**Study material**
☆ ☆ ☆ ☆ ☆

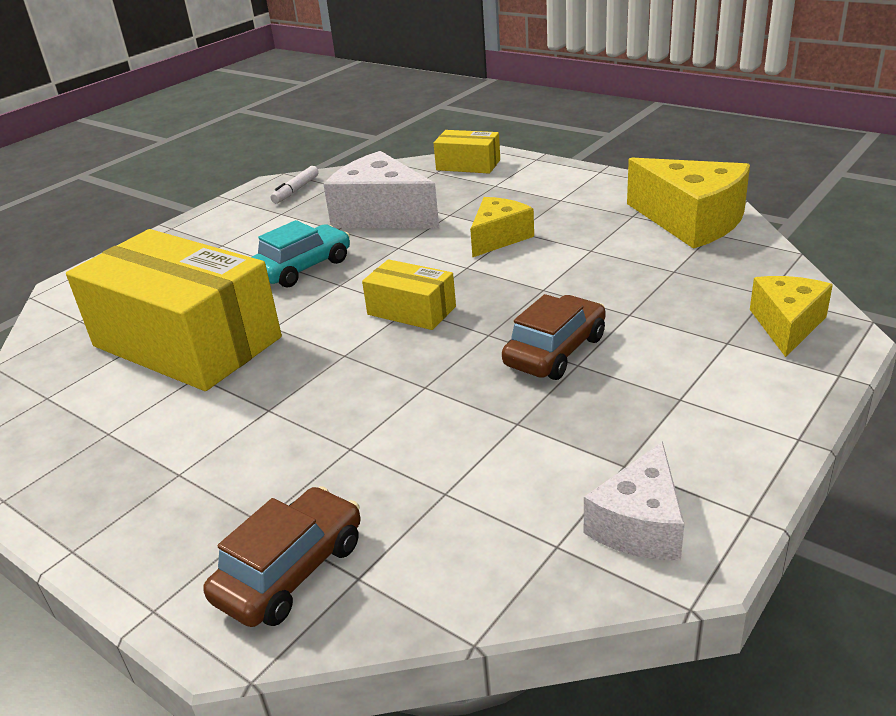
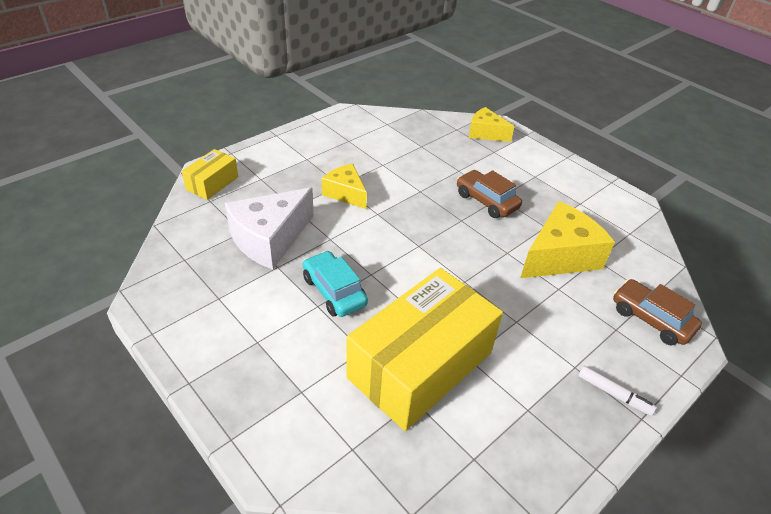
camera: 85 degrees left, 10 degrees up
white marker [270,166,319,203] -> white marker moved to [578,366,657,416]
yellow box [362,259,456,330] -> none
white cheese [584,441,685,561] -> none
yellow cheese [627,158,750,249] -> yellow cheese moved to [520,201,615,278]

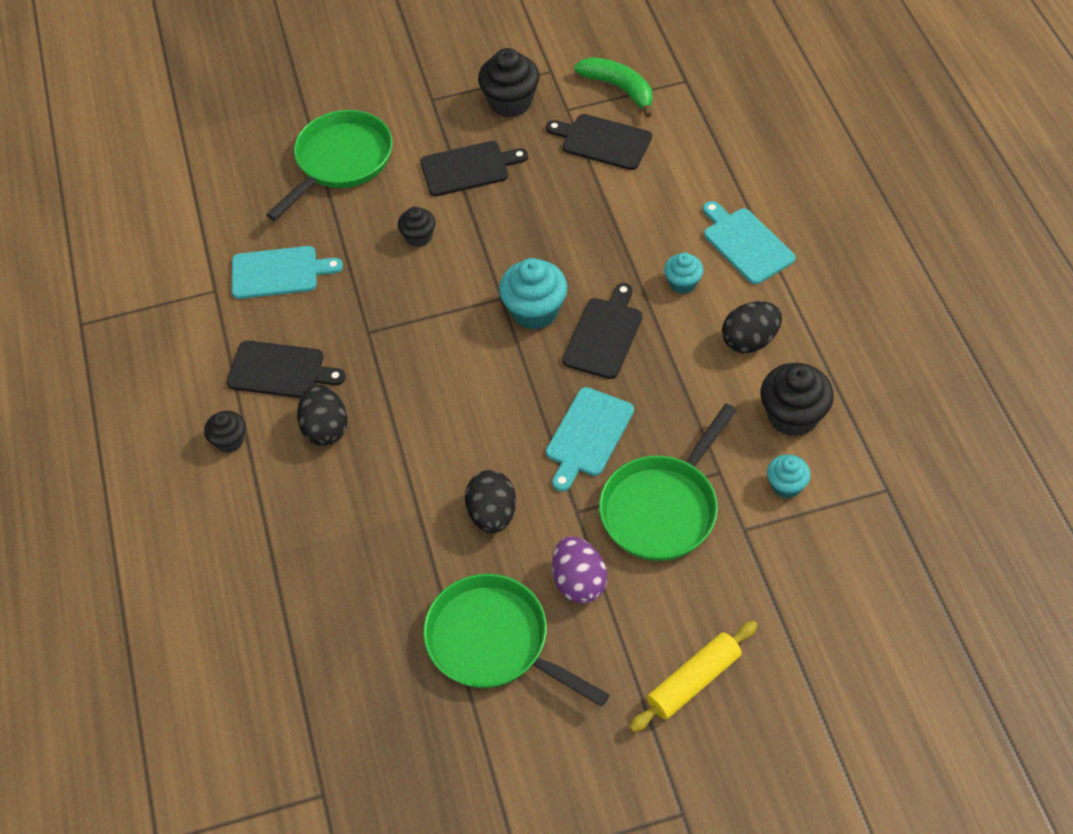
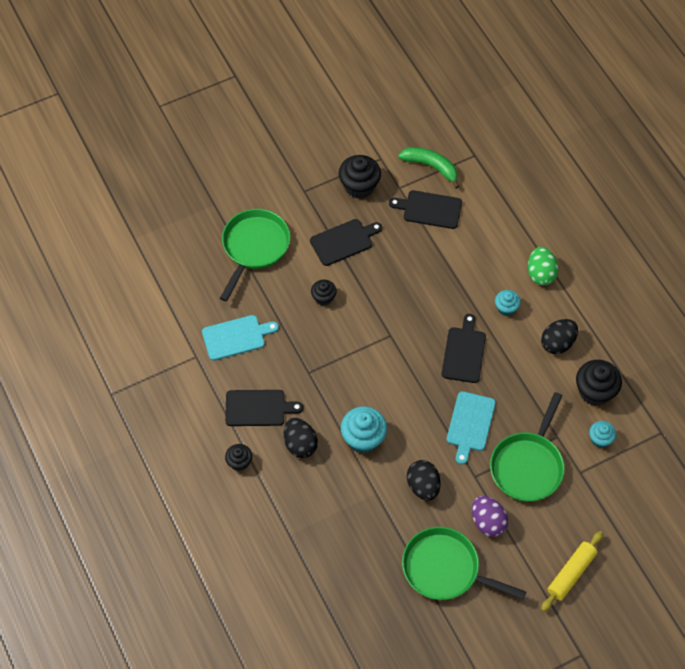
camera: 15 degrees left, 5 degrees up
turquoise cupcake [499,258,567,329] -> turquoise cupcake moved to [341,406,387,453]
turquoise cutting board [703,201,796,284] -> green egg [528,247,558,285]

☆ ☆ ☆ ☆ ☆

**Exercise objective**
Print the data above exactly; drop every picture.

**Task solution**
camera: 85 degrees left, 10 degrees up
white marker [270,166,319,203] -> white marker moved to [578,366,657,416]
yellow box [362,259,456,330] -> none
white cheese [584,441,685,561] -> none
yellow cheese [627,158,750,249] -> yellow cheese moved to [520,201,615,278]

camera: 15 degrees left, 5 degrees up
turquoise cupcake [499,258,567,329] -> turquoise cupcake moved to [341,406,387,453]
turquoise cutting board [703,201,796,284] -> green egg [528,247,558,285]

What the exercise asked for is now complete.